**DIRECTIONS**
Report every line in the records below that contains the word "click". Copy each such line in full.

**INPUT FOR THIS TASK**
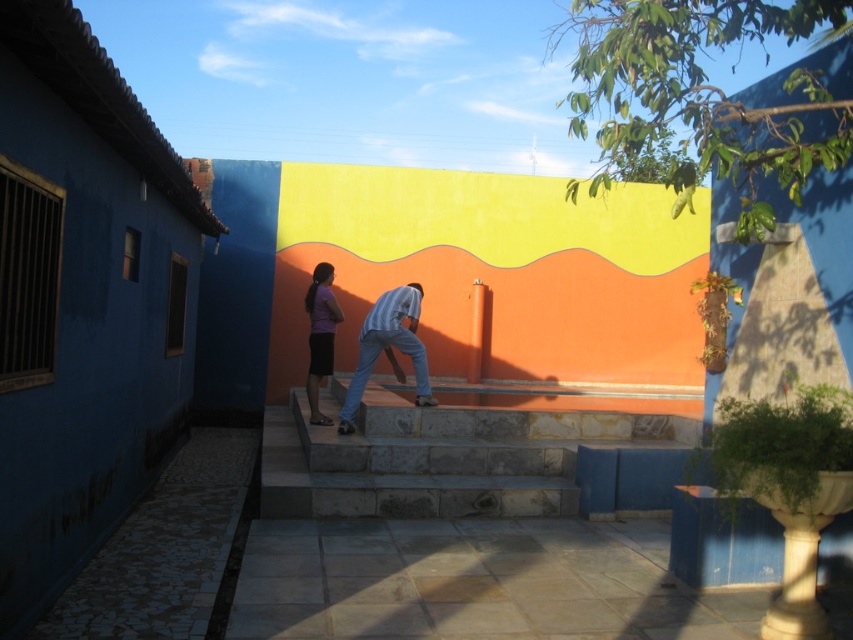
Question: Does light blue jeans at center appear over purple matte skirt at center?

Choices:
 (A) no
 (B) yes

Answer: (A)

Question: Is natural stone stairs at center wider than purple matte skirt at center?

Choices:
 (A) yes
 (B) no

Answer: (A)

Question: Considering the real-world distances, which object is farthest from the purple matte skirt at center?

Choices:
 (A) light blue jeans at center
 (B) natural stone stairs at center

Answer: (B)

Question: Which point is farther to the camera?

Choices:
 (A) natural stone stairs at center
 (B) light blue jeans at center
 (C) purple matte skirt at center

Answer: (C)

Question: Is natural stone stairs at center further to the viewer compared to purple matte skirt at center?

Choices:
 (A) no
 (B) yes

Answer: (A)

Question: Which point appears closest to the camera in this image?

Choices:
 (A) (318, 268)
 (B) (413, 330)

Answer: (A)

==

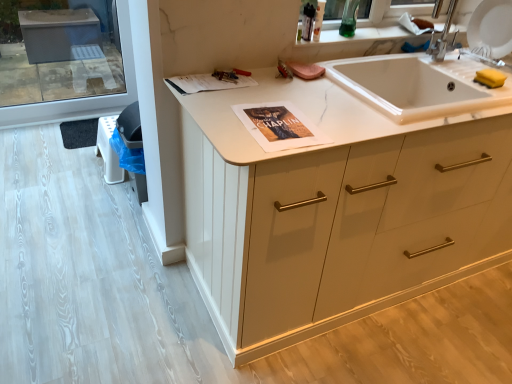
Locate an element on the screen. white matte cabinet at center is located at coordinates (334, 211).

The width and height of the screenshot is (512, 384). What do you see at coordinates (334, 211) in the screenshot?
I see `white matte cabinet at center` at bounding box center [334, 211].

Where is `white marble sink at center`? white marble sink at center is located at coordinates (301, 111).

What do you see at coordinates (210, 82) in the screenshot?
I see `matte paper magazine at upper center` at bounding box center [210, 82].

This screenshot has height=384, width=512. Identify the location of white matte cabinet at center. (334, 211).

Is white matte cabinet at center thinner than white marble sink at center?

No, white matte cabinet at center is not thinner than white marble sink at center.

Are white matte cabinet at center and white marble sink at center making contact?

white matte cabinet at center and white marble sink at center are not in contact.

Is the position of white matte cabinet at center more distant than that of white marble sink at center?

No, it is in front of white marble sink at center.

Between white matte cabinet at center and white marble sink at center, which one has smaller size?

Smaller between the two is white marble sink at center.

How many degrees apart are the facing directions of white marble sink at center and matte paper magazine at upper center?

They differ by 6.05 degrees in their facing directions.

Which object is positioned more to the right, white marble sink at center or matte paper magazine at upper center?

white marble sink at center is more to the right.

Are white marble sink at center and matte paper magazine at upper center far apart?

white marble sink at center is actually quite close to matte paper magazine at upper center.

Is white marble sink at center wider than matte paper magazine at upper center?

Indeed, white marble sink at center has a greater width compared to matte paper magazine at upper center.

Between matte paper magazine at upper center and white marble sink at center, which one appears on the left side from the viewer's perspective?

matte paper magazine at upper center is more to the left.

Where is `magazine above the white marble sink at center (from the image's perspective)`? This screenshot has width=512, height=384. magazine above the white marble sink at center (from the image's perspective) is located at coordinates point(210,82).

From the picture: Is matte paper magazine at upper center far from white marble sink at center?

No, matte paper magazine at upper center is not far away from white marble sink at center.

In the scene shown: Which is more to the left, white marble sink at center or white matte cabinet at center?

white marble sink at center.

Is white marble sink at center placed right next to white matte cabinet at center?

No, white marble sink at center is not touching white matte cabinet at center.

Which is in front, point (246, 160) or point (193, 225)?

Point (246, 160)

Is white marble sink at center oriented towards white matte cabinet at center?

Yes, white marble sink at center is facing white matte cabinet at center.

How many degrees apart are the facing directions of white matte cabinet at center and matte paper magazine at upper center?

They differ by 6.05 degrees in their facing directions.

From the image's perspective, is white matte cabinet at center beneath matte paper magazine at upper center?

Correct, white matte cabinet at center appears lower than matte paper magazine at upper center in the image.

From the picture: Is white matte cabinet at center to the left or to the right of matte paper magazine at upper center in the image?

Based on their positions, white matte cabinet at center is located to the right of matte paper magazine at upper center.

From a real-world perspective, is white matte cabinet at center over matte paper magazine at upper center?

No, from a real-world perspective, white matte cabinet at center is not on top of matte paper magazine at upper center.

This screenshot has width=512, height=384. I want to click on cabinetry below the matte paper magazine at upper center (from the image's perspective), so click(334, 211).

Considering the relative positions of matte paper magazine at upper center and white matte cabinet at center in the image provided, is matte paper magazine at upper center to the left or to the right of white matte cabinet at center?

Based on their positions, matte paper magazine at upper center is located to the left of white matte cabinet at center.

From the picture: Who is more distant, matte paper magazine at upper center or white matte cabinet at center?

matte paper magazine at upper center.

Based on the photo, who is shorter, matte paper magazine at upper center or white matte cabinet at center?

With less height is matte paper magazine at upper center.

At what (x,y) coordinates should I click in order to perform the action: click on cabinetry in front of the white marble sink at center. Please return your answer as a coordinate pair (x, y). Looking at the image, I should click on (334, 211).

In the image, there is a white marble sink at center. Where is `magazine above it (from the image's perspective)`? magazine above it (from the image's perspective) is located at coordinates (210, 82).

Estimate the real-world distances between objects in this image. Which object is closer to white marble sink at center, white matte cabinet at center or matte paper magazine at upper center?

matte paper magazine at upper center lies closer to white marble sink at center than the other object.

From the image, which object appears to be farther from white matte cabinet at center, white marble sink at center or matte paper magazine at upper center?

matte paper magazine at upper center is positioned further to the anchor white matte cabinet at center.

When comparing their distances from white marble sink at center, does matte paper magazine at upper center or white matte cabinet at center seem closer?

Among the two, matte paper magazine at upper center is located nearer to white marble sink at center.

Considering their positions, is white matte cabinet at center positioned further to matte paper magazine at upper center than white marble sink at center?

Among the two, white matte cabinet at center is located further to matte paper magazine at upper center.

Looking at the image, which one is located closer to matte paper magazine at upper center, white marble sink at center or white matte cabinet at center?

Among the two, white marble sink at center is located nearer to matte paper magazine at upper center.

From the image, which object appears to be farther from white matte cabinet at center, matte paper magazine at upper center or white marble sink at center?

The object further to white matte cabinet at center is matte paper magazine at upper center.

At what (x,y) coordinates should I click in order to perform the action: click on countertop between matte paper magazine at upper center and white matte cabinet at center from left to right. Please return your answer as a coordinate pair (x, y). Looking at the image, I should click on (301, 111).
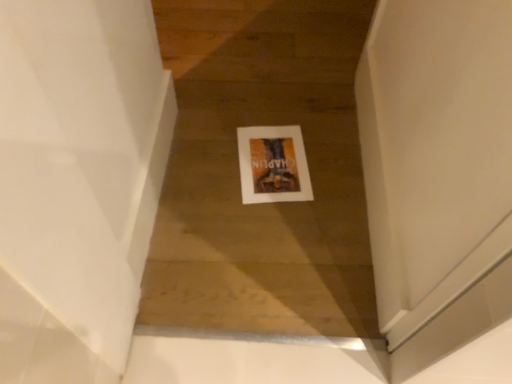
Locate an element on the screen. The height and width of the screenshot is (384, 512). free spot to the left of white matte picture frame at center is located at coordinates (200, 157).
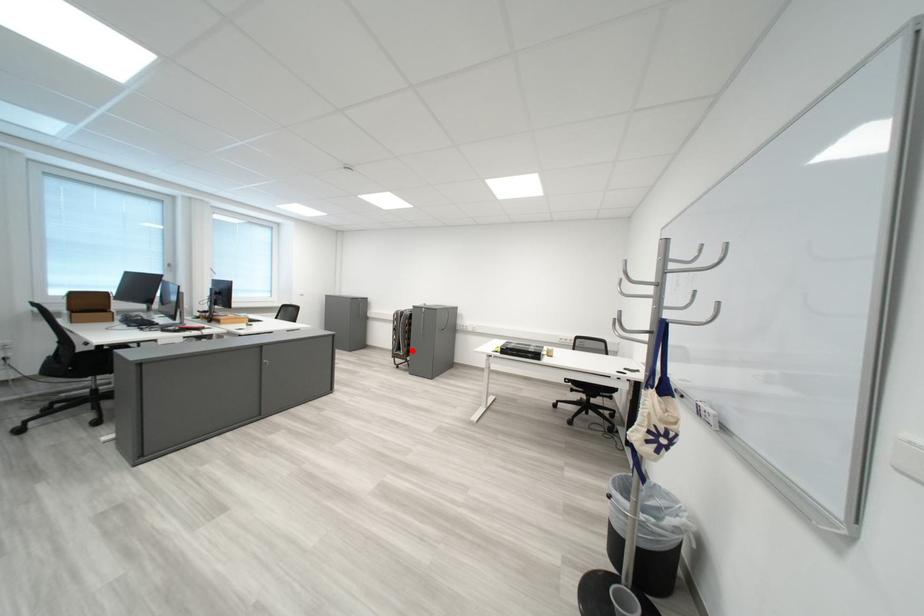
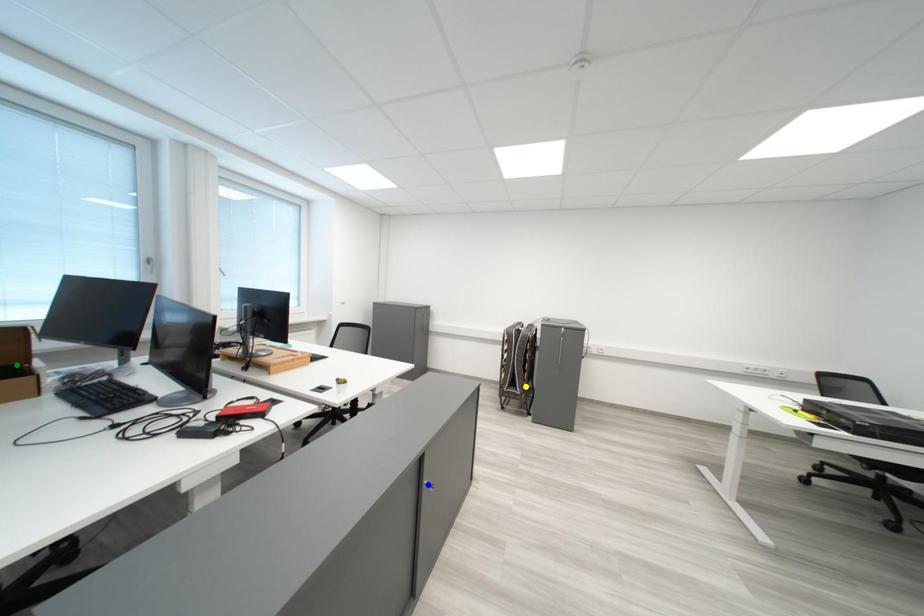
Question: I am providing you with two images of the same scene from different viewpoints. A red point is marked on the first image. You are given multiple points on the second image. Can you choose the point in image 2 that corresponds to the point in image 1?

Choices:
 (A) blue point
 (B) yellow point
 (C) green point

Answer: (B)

--

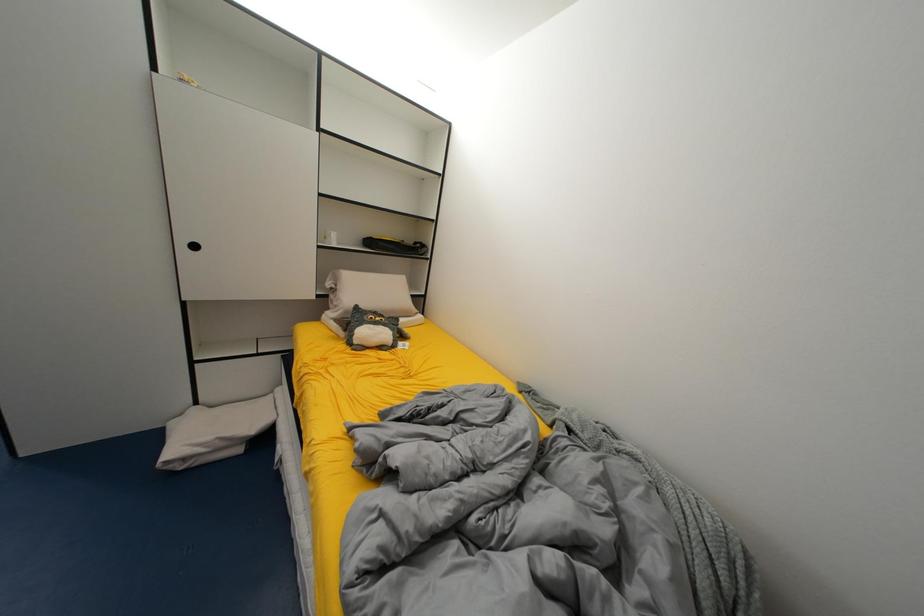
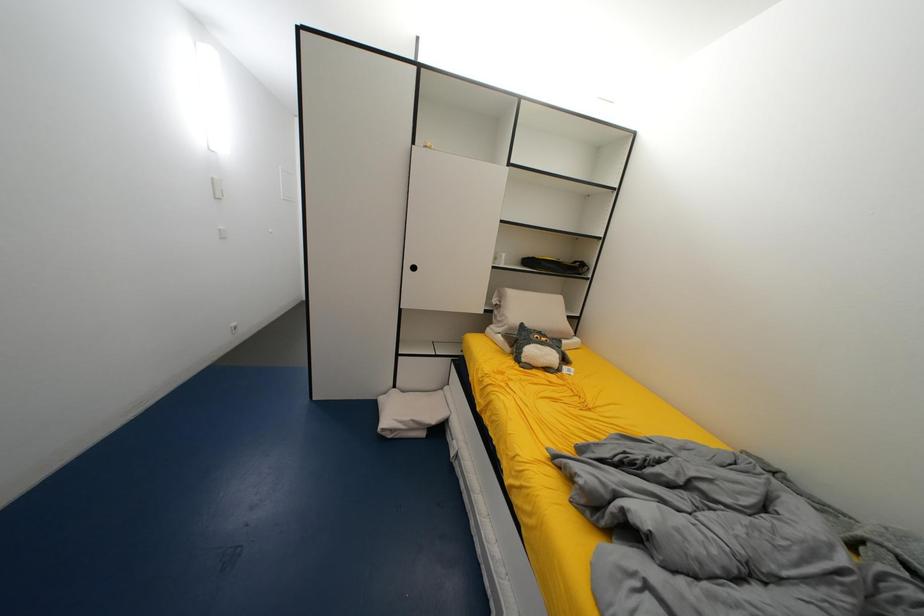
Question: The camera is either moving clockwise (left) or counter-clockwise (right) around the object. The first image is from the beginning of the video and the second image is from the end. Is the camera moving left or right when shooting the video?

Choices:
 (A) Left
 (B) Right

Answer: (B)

**ANSWER TO THIS EXERCISE**
This screenshot has width=512, height=384. I want to click on cabinetry below the matte paper magazine at upper center (from the image's perspective), so click(334, 211).
At what (x,y) coordinates should I click in order to perform the action: click on cabinetry in front of the white marble sink at center. Please return your answer as a coordinate pair (x, y). Looking at the image, I should click on (334, 211).
At what (x,y) coordinates should I click in order to perform the action: click on countertop between matte paper magazine at upper center and white matte cabinet at center from left to right. Please return your answer as a coordinate pair (x, y). Looking at the image, I should click on (301, 111).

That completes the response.